Task objective: From the line with "R4: 3.3k (GND, NET22) -> 470 (GND, NET22)" through the line with "R5: 360 (GND, NET24) -> 100k (GND, NET24)", inclusive, return each line of the data below exactly and leave the rest out.

Provided material:
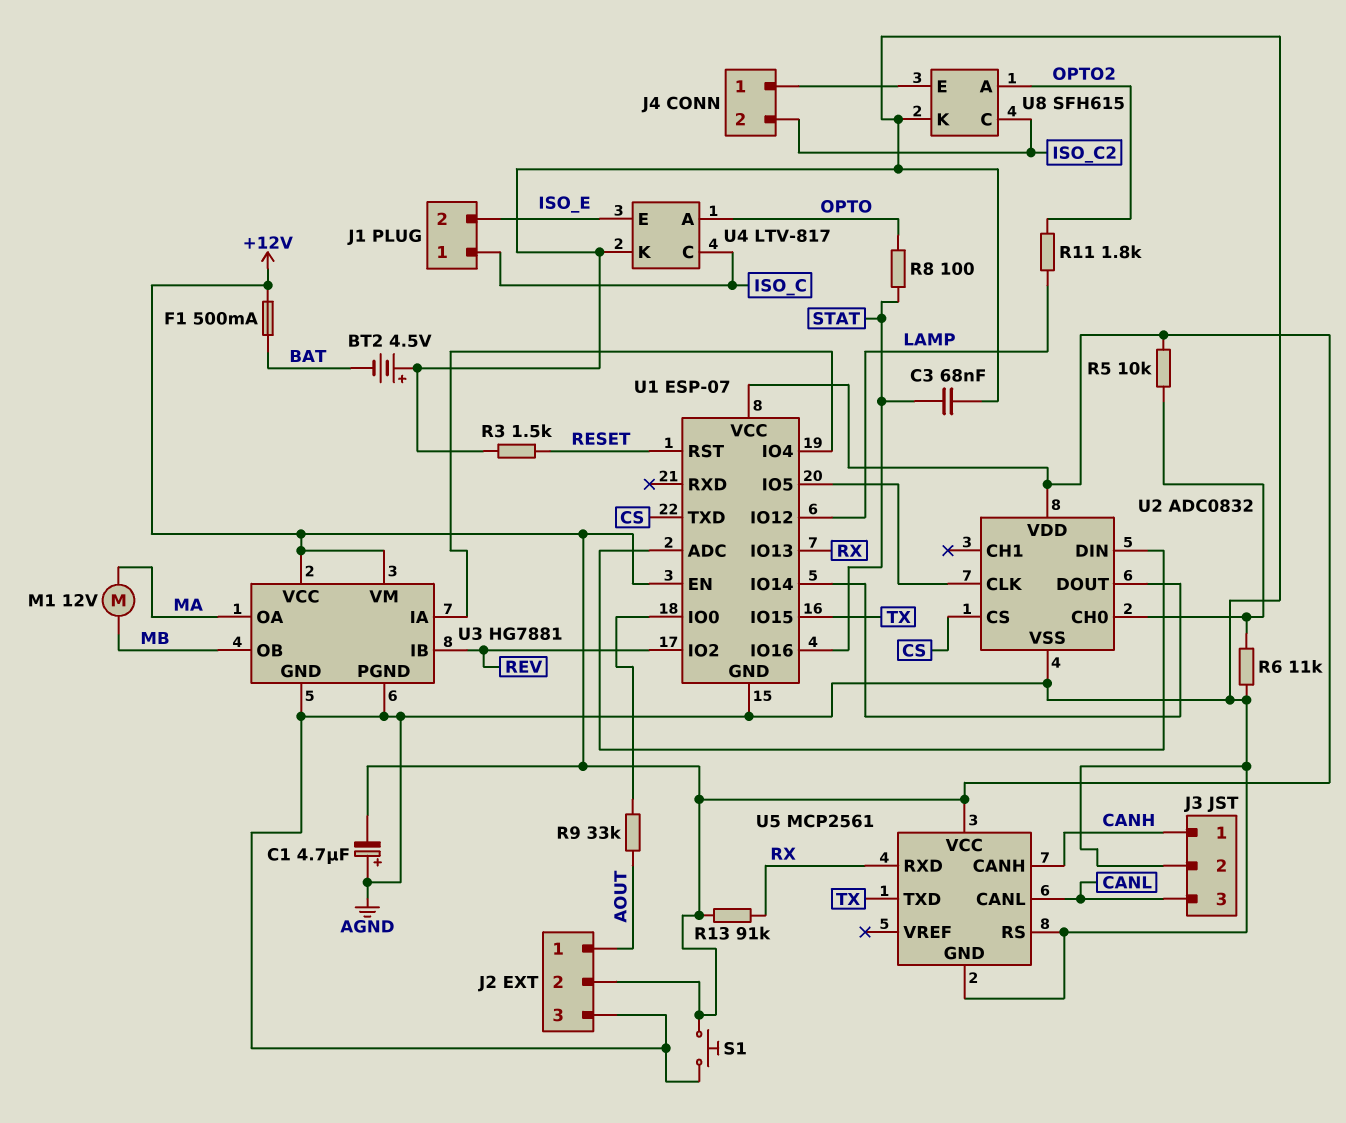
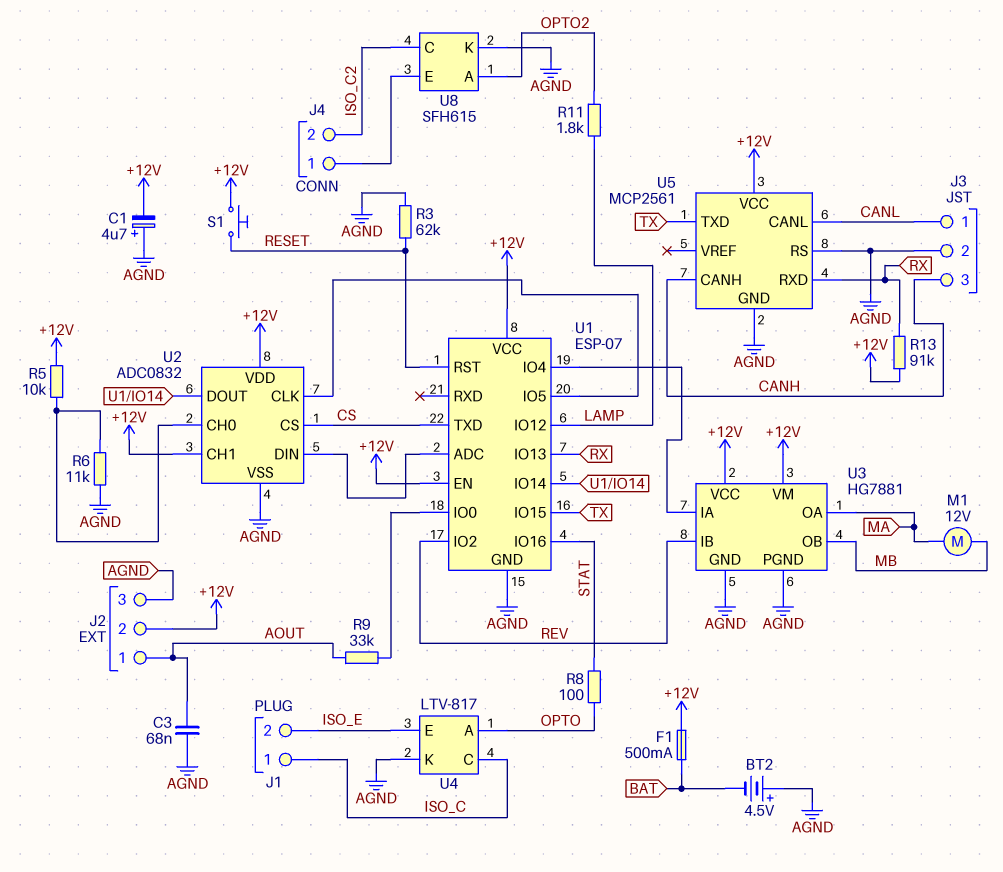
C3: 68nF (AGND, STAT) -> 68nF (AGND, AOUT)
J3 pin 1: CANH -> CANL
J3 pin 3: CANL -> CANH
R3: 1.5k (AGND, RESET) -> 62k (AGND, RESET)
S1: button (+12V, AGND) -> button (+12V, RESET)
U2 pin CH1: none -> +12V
==
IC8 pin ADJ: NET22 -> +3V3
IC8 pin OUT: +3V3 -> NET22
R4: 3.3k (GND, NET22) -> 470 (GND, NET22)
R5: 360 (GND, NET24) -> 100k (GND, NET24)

Exercise output:
R4: 3.3k (GND, NET22) -> 470 (GND, NET22)
R5: 360 (GND, NET24) -> 100k (GND, NET24)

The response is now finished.